═══ Data listing

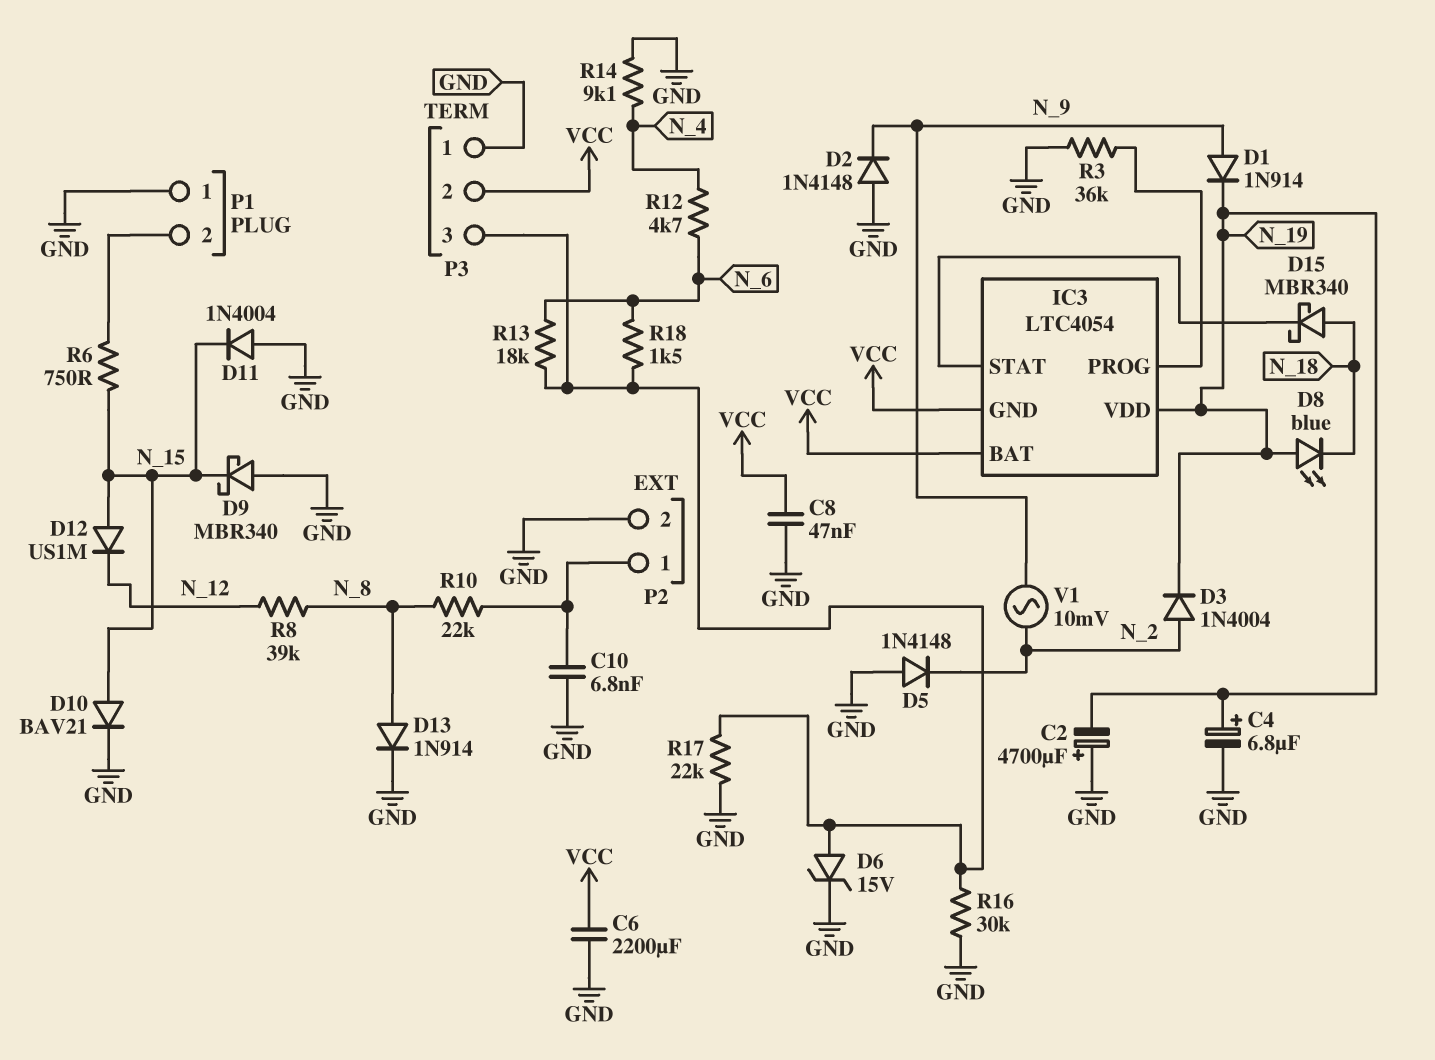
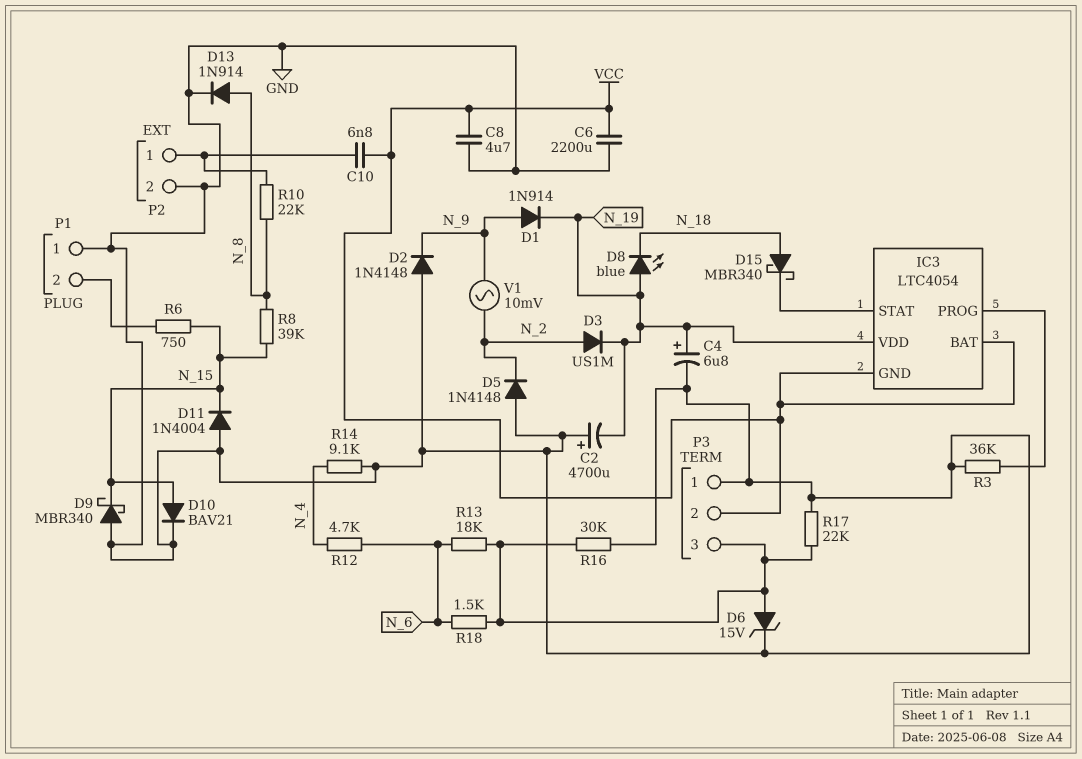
C8: 47nF (GND, VCC) -> 4.7uF (GND, VCC)
C10: 6.8nF (GND, P2/1) -> 6.8nF (P2/1, VCC)
D3: diode 1N4004 (A N_2, K N_19) -> diode US1M (A N_2, K N_19)
D12: diode US1M (A N_15, K N_12) -> none
R8: 39k (N_8, N_12) -> 39k (N_8, N_15)

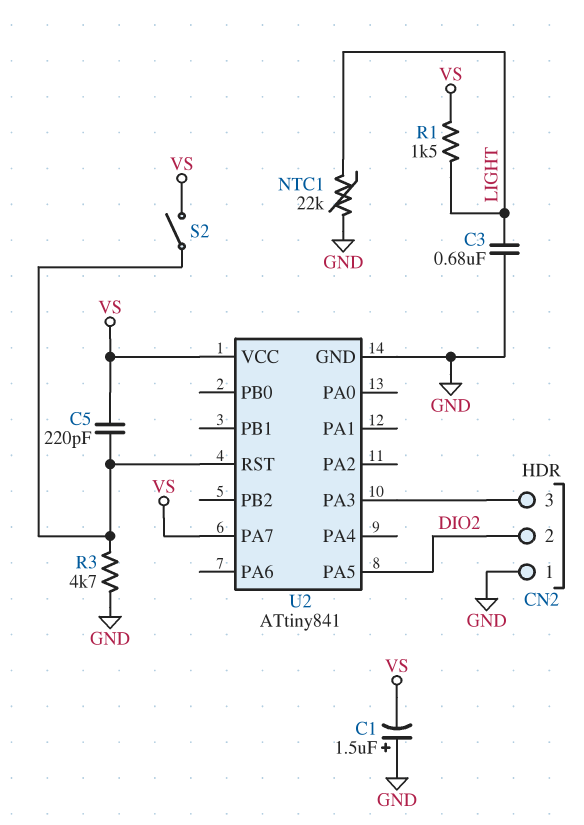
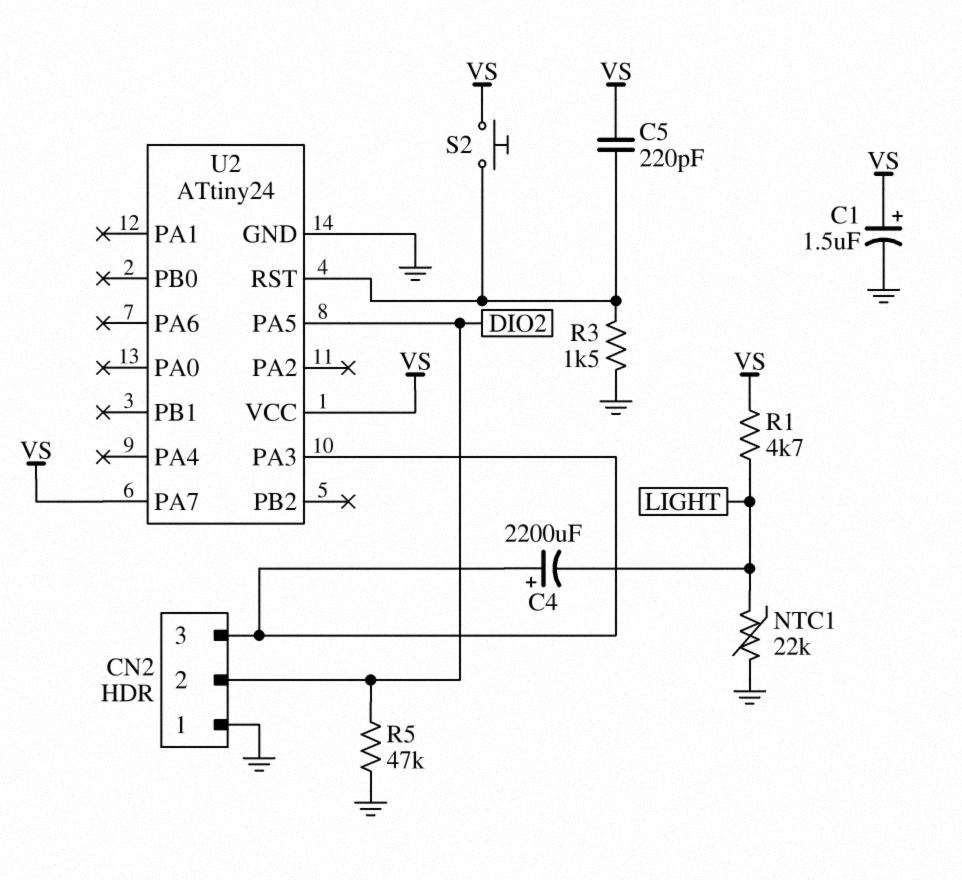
C1: 1.5uF (plus GND, minus VS) -> 1.5uF (plus VS, minus GND)
C3: 680nF (GND, LIGHT) -> none
C4: none -> 2200uF (plus CN2/3, minus LIGHT)
R1: 1.5k (LIGHT, VS) -> 4.7k (LIGHT, VS)
R3: 4.7k (GND, U2/RST) -> 1.5k (GND, U2/RST)
R5: none -> 47k (DIO2, GND)
S2: switch (U2/RST, VS) -> button (U2/RST, VS)
U2: ATtiny841 -> ATtiny24

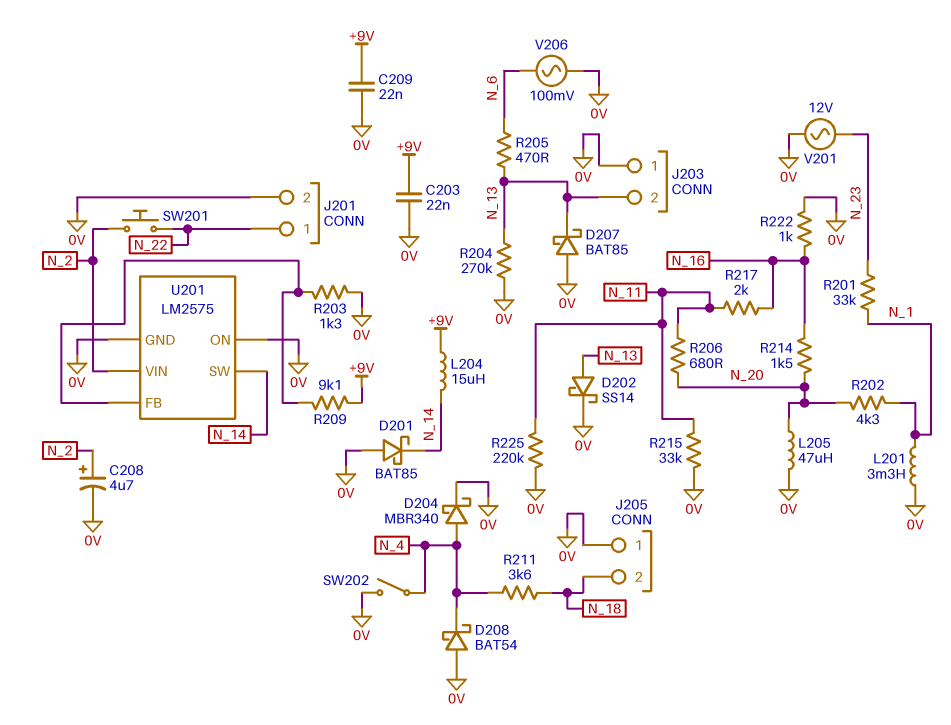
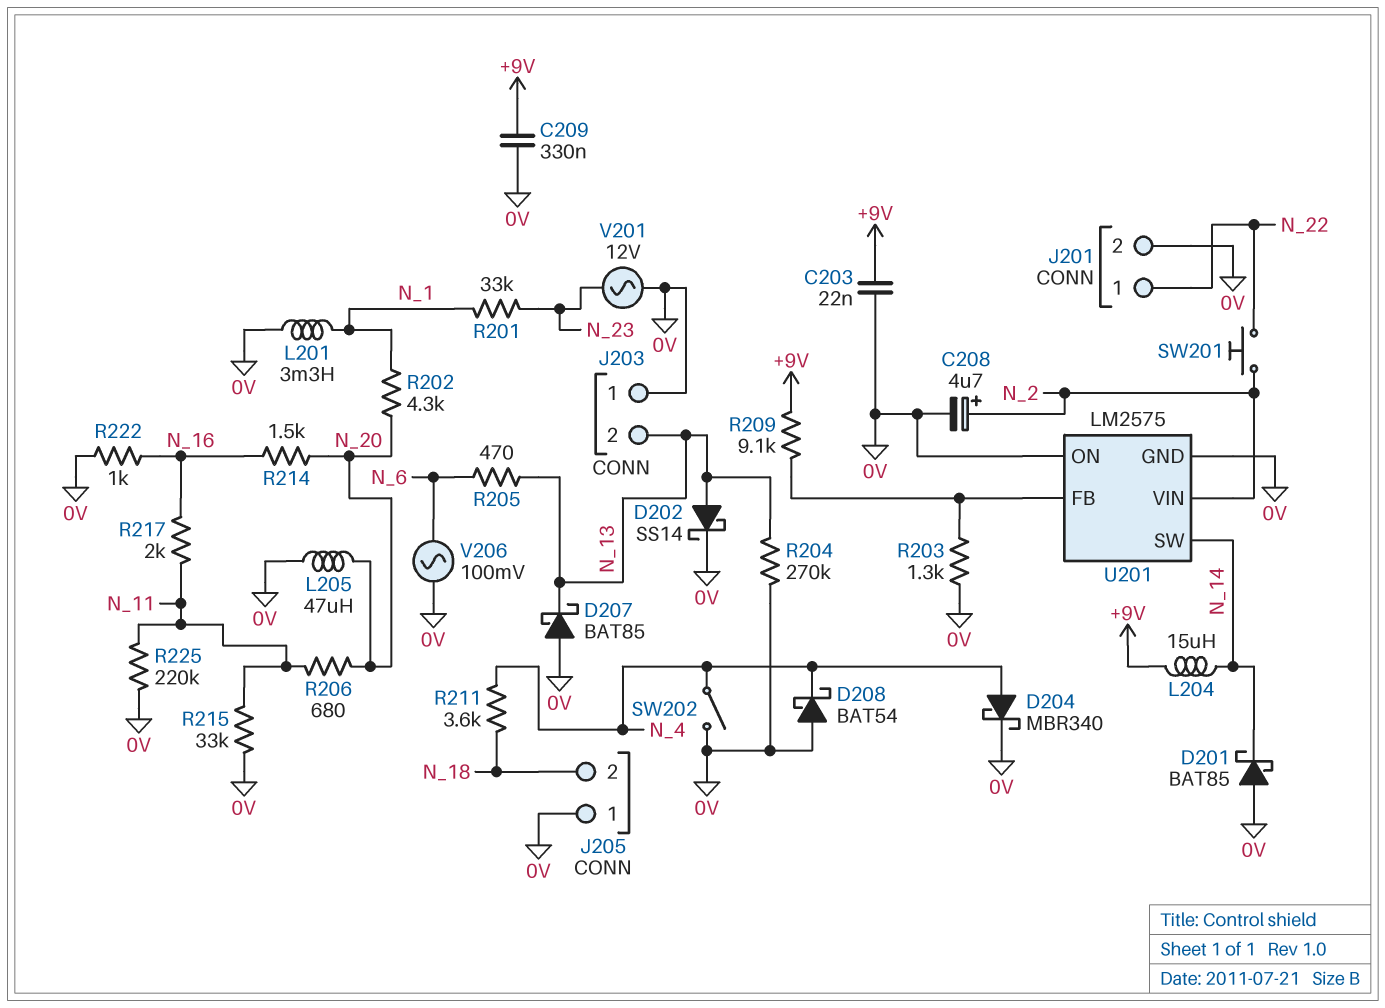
C209: 22nF (+9V, 0V) -> 330nF (+9V, 0V)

══════

Which lines in the records above contain the word "minus"? Copy each one.

C1: 1.5uF (plus GND, minus VS) -> 1.5uF (plus VS, minus GND)
C4: none -> 2200uF (plus CN2/3, minus LIGHT)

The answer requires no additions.